:: WORK TO COMPLETE ::
The entries below are to be transcribed in full, without their images.
• • • •
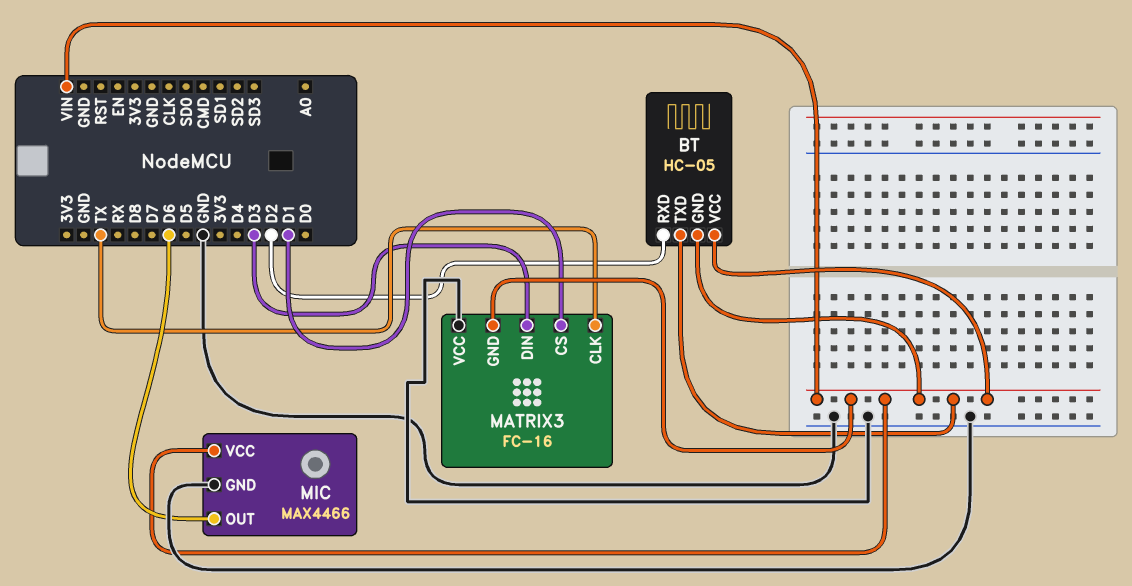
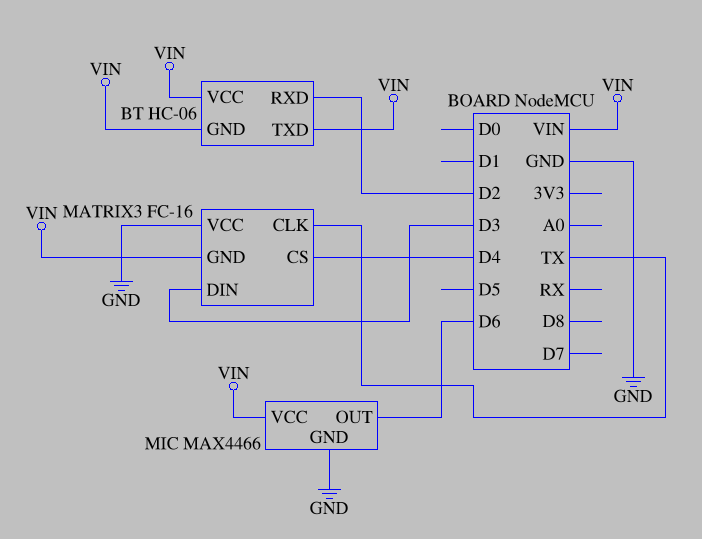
BT: HC-05 -> HC-06
MATRIX3 pin CS: D1 -> D4

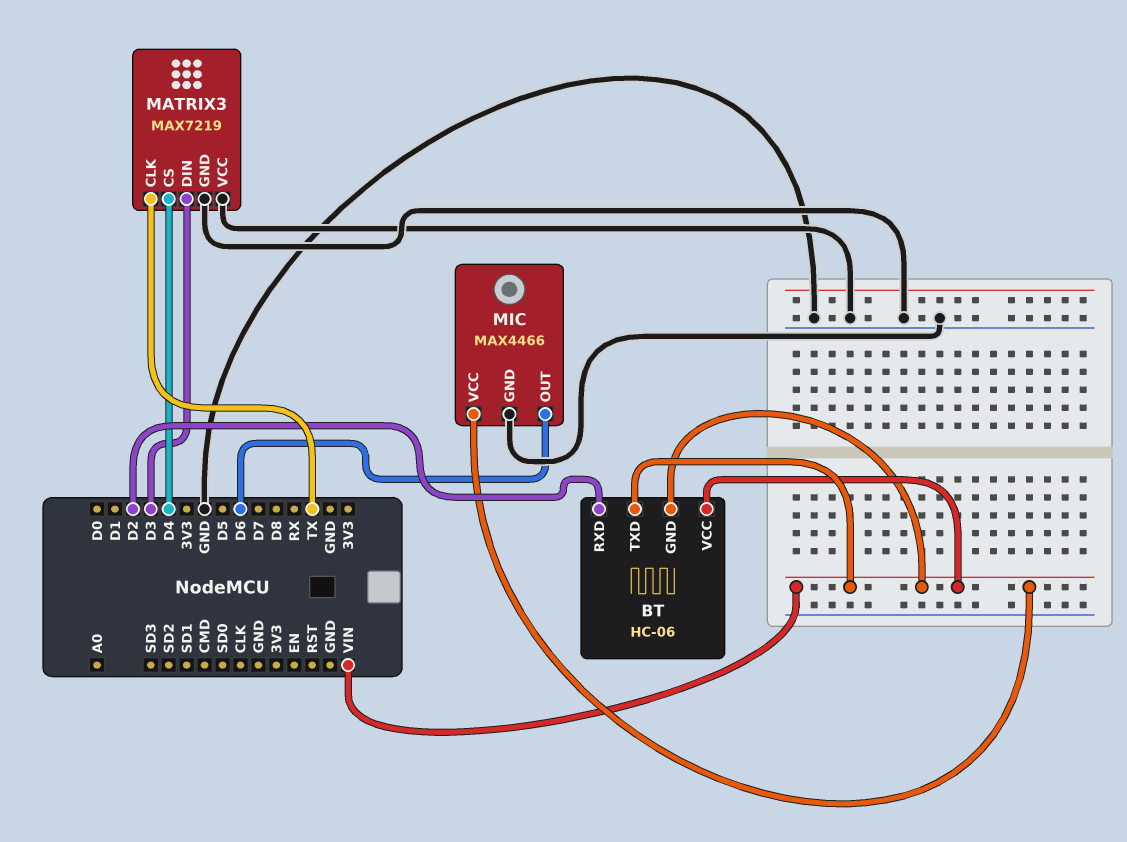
MATRIX3: FC-16 -> MAX7219
MATRIX3 pin GND: VIN -> GND

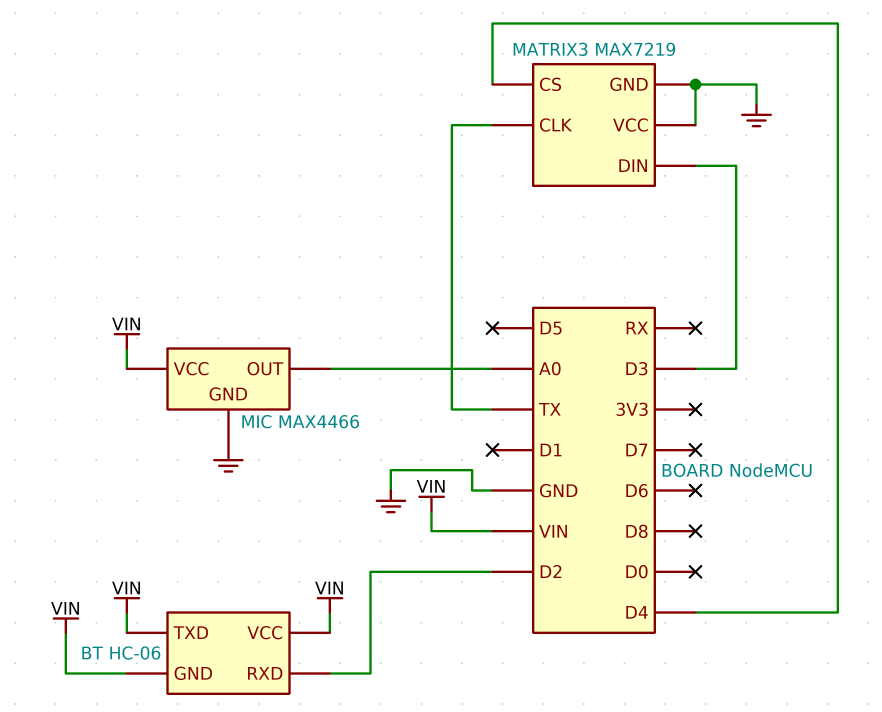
MIC pin OUT: D6 -> A0

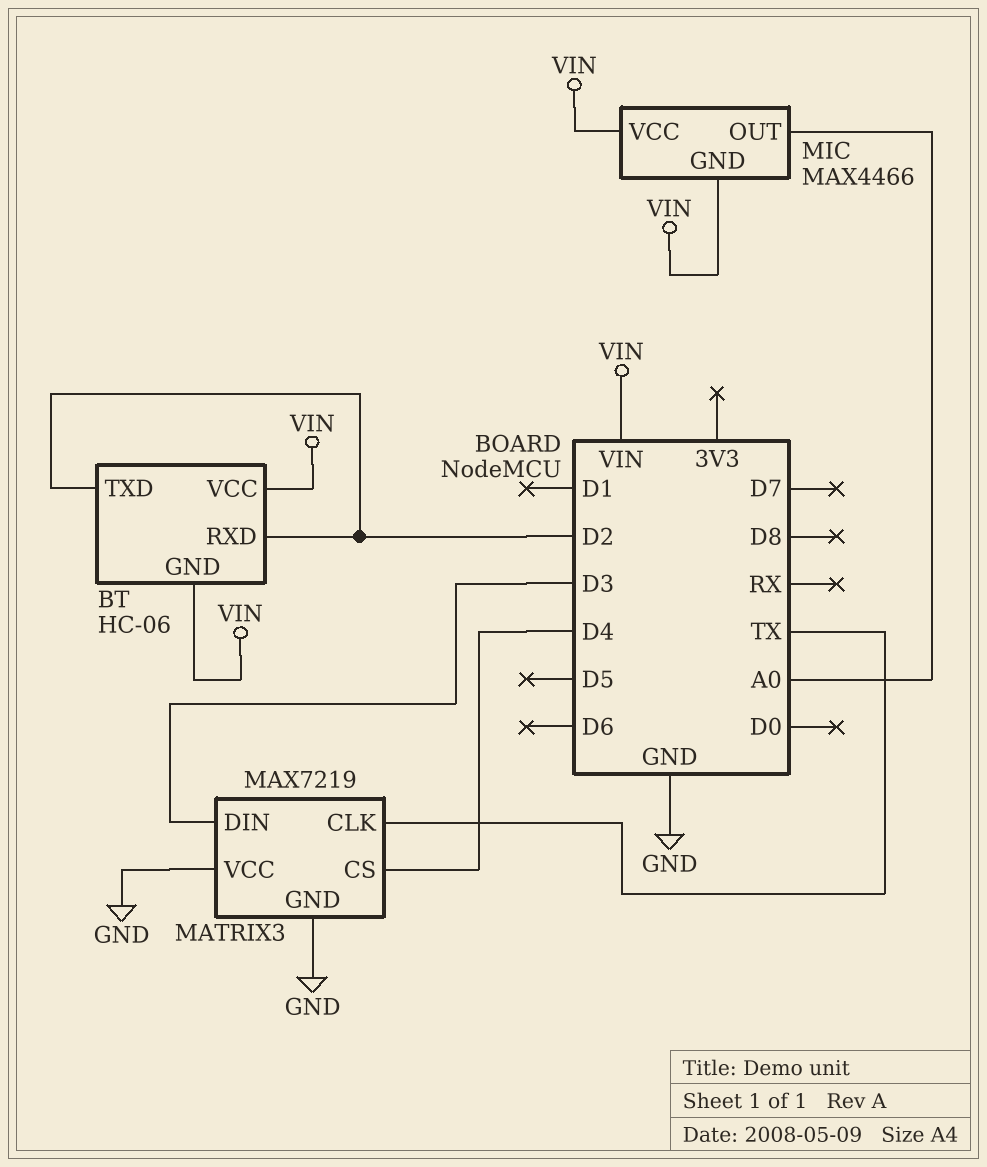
BT pin TXD: VIN -> D2
MIC pin GND: GND -> VIN

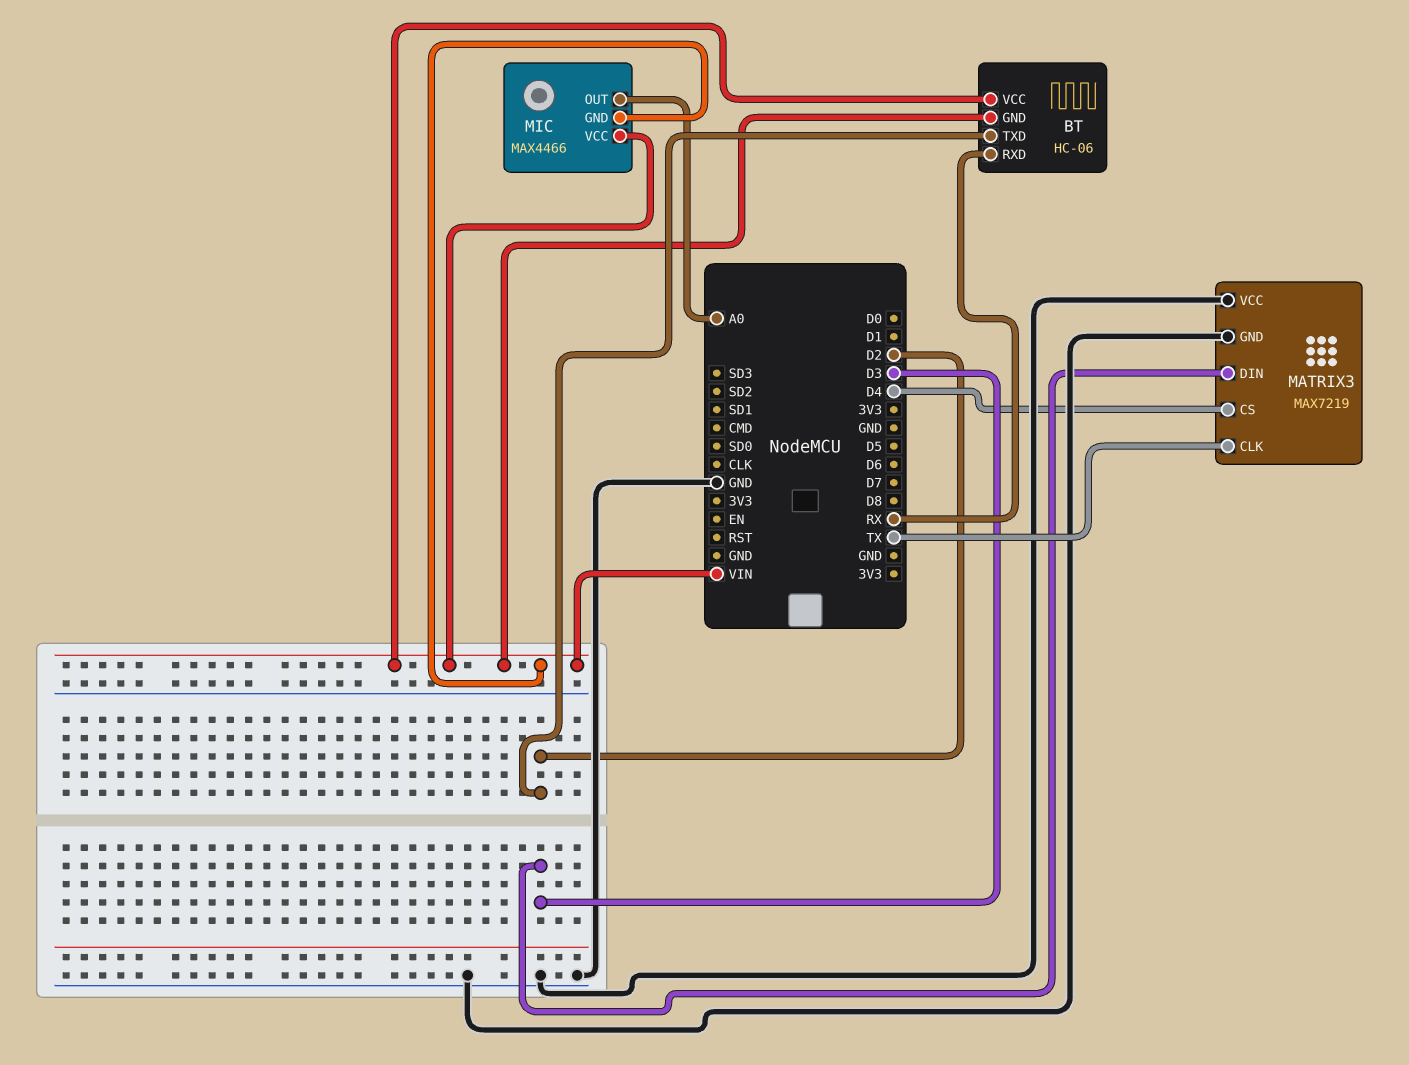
BT pin RXD: D2 -> RX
• • • •
:: TASK OUTPUT ::
BT: HC-05 -> HC-06
MATRIX3 pin CS: D1 -> D4

MATRIX3: FC-16 -> MAX7219
MATRIX3 pin GND: VIN -> GND

MIC pin OUT: D6 -> A0

BT pin TXD: VIN -> D2
MIC pin GND: GND -> VIN

BT pin RXD: D2 -> RX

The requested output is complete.